● Material provided:
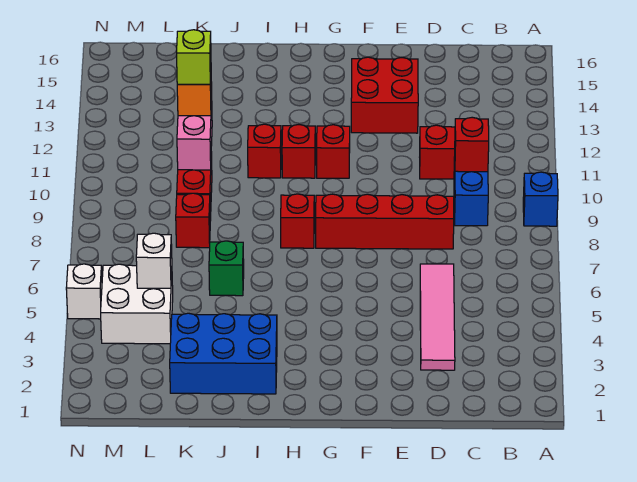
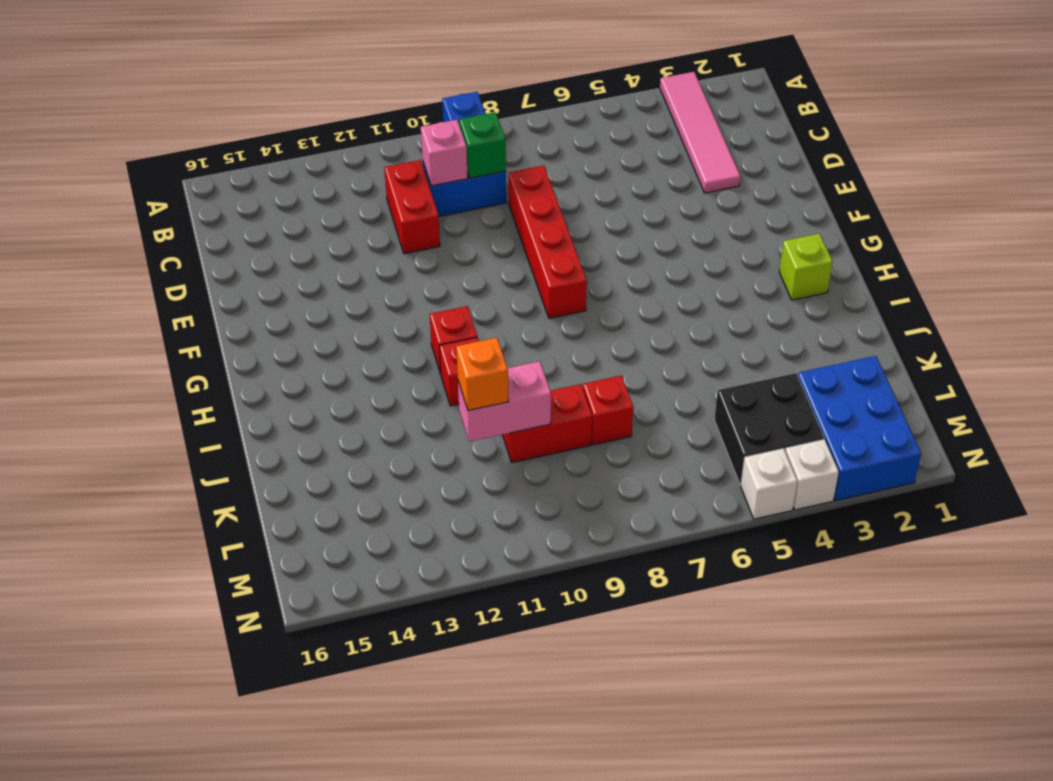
red brick C10 level 2 -> pink brick C10 level 2
pink tile D3:D6 level 1 -> pink tile A3:D3 level 1
red brick E13:F14 level 1 -> none
red brick G11 level 1 -> none
red brick H8 level 1 -> none
blue brick I2:K3 level 1 -> blue brick L2:N3 level 1
green brick J6 level 1 -> green brick C9 level 2
lime brick K11 level 4 -> lime brick H2 level 1
white brick L4:M5 level 1 -> black brick L4:M5 level 1
white brick L5 level 2 -> white brick N4 level 1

● Try it: Your answer is to contain exactly the lines from the one holding "lime brick K11" to the end of the entries, with no other line.

● Task output:
lime brick K11 level 4 -> lime brick H2 level 1
white brick L4:M5 level 1 -> black brick L4:M5 level 1
white brick L5 level 2 -> white brick N4 level 1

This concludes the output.